-------- Extracted records --------

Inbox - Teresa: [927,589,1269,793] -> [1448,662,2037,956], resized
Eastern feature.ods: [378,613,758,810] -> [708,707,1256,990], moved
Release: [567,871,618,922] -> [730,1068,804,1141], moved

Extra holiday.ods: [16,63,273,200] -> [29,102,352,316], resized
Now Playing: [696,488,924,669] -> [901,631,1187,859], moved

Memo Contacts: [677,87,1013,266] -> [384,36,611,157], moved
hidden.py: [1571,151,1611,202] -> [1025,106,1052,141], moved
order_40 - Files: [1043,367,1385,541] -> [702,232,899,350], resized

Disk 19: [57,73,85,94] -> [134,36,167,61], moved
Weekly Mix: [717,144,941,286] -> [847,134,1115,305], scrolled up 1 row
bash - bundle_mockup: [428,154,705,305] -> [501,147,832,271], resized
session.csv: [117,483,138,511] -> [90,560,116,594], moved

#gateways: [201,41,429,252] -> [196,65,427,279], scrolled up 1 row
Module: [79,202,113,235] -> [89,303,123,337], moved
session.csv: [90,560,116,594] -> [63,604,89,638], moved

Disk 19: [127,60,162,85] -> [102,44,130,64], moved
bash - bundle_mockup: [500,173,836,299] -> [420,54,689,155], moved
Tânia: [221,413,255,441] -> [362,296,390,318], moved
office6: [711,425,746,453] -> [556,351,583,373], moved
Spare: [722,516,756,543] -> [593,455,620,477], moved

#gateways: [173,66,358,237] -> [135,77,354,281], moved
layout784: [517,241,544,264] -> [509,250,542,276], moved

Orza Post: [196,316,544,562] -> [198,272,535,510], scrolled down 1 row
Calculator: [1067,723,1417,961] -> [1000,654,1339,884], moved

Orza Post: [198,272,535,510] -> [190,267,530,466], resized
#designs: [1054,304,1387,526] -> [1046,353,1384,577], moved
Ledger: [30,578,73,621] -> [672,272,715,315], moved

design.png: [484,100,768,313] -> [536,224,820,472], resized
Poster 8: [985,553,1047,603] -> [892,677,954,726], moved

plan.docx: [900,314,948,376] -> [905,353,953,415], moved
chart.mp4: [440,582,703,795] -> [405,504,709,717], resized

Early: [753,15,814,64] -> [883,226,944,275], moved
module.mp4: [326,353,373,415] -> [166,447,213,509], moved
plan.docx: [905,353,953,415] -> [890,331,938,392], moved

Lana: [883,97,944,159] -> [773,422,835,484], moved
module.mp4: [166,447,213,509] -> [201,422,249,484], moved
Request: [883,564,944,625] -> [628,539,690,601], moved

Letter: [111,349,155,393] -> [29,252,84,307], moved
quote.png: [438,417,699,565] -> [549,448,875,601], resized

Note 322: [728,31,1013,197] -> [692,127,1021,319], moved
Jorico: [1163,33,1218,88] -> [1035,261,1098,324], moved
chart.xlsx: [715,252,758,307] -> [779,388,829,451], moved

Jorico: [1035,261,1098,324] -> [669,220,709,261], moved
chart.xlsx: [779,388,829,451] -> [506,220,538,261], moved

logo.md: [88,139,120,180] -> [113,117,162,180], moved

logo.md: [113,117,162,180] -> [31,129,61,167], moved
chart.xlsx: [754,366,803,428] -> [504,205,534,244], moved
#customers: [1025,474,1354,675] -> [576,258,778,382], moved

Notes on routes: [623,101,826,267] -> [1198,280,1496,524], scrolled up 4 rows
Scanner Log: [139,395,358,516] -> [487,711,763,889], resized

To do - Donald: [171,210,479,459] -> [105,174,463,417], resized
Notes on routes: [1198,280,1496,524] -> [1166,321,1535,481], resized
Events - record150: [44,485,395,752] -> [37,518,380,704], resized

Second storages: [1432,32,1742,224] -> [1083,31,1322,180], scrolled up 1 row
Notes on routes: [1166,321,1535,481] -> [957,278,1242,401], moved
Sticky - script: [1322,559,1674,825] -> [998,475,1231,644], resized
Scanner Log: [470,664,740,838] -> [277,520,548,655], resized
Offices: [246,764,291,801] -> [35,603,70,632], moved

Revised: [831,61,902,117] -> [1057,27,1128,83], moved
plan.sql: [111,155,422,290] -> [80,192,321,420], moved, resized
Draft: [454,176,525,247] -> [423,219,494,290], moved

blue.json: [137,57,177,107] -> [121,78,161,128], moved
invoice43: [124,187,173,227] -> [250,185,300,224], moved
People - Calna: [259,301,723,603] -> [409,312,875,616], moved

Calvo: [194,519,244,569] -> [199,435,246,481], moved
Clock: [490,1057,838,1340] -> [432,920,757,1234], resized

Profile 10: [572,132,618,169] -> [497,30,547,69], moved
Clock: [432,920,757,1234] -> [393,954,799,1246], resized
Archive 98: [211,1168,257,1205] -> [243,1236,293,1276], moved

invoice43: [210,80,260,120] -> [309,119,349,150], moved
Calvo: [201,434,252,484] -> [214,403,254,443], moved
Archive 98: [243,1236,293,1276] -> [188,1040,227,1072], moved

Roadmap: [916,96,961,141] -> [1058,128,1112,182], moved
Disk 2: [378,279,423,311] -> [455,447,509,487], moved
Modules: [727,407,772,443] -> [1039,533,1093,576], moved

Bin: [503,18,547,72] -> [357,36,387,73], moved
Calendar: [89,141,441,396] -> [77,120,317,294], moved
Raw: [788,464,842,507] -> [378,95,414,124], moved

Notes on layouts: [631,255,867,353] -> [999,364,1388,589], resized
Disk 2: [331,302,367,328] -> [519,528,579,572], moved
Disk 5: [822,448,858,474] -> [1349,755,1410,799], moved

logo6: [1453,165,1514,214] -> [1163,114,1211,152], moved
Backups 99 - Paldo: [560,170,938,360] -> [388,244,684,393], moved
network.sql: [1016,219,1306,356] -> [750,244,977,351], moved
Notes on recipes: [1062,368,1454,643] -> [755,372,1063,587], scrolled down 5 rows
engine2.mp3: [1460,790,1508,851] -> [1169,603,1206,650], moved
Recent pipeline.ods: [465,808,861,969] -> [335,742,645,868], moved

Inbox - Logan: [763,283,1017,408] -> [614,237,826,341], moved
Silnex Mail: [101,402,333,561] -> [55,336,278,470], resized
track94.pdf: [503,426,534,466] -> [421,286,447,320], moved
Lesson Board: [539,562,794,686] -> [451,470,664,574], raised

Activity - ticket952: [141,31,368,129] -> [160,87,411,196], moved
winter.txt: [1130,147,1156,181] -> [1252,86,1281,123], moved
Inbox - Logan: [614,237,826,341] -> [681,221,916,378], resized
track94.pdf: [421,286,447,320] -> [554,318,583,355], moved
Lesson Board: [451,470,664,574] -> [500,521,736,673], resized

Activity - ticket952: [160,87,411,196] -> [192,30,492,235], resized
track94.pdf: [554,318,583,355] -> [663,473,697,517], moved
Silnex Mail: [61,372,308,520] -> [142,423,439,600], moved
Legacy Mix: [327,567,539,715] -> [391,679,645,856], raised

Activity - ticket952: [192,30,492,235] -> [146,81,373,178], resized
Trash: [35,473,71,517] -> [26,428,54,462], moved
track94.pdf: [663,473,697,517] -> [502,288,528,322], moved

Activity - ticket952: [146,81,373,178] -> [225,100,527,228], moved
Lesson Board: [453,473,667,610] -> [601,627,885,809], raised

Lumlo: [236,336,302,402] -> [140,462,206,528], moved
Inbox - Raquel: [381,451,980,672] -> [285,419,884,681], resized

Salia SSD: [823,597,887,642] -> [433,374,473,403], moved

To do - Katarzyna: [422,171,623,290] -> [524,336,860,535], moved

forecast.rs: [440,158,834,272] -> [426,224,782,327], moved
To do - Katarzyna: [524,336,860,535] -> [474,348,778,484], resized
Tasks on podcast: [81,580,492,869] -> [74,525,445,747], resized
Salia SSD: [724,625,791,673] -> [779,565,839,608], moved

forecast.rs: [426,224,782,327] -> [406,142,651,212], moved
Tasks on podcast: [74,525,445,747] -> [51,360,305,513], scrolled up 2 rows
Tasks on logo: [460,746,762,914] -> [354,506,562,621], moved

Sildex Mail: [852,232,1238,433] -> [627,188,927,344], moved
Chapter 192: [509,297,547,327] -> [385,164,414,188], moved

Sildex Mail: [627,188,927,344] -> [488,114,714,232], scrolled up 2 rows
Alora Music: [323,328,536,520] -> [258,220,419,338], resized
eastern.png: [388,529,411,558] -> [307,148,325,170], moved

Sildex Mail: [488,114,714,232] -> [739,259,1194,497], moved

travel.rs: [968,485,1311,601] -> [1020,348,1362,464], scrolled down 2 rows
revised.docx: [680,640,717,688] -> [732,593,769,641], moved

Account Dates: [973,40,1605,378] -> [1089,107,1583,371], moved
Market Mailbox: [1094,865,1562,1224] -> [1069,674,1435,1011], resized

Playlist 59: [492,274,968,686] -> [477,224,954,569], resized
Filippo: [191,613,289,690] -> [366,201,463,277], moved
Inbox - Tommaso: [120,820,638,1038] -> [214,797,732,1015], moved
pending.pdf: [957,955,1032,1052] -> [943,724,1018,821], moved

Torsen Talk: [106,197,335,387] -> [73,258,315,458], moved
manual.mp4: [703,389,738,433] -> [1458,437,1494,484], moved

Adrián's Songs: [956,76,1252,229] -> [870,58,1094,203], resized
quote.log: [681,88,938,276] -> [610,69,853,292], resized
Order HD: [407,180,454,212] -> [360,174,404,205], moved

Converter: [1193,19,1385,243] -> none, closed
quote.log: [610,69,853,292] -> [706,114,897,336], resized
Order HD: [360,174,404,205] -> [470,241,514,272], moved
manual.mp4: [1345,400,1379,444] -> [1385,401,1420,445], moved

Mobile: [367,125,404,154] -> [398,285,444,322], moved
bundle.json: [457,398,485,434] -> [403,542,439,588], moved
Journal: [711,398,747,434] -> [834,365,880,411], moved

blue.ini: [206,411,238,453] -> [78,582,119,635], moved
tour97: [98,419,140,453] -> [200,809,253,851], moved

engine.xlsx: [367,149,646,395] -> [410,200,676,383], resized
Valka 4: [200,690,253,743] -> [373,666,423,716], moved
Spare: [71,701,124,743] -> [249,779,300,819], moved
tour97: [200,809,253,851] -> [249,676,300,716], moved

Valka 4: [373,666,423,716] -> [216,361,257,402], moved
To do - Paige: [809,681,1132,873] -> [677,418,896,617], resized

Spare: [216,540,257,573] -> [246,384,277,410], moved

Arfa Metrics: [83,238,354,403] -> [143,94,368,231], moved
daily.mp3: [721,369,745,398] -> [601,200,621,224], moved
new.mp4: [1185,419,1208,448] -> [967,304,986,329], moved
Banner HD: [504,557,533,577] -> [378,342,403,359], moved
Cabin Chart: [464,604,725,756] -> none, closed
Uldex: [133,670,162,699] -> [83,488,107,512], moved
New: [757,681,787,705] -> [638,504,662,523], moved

--------

**What you will do:** Scan the data above for the string "Calvo". Copy every line in which it appears.

**Output below:**
Calvo: [194,519,244,569] -> [199,435,246,481], moved
Calvo: [201,434,252,484] -> [214,403,254,443], moved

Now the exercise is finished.